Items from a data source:
--- START ---

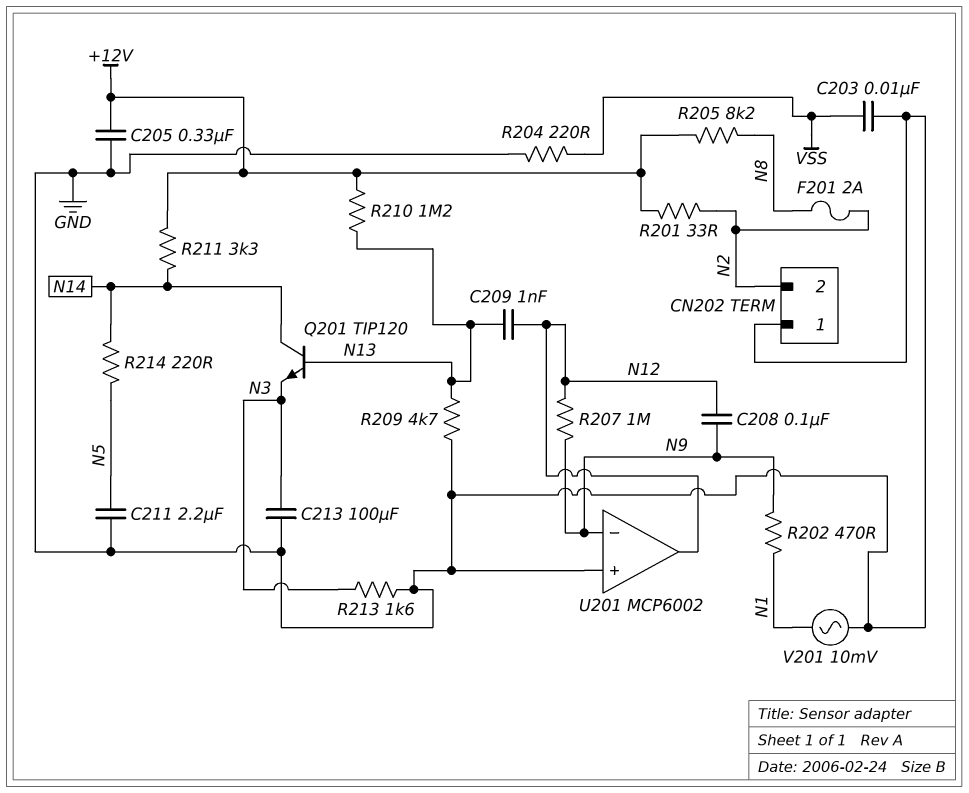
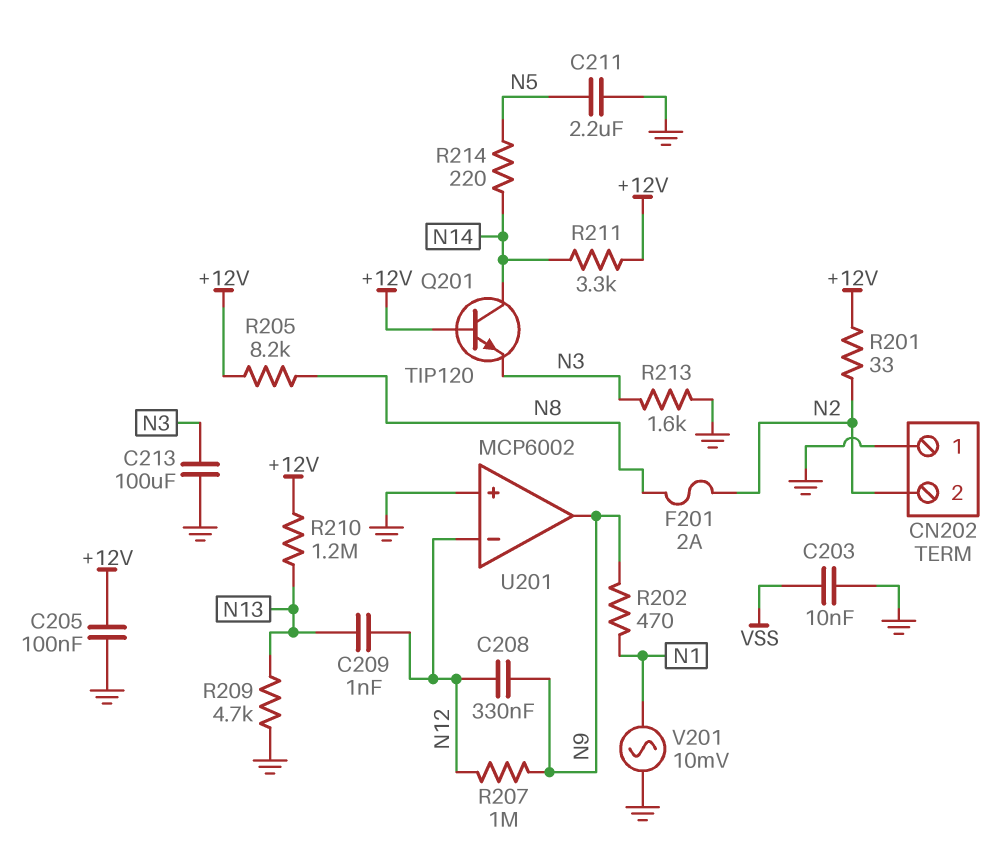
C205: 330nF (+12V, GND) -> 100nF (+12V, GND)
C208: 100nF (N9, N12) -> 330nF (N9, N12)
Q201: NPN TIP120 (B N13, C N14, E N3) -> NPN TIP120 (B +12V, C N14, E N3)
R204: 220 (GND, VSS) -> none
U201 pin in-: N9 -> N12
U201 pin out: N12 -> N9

--- END ---
--- START ---

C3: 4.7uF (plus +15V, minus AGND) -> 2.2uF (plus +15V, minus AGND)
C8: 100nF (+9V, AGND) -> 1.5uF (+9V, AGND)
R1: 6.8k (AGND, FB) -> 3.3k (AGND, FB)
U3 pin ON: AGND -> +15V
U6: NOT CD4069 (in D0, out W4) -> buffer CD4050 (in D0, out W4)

--- END ---

## Task directions
Only the lines above from the one with "U3 pin ON: AGND -> +15V" up to and including the one with "U6: NOT CD4069" should be repeated, exactly as written.

## Exercise solution
U3 pin ON: AGND -> +15V
U6: NOT CD4069 (in D0, out W4) -> buffer CD4050 (in D0, out W4)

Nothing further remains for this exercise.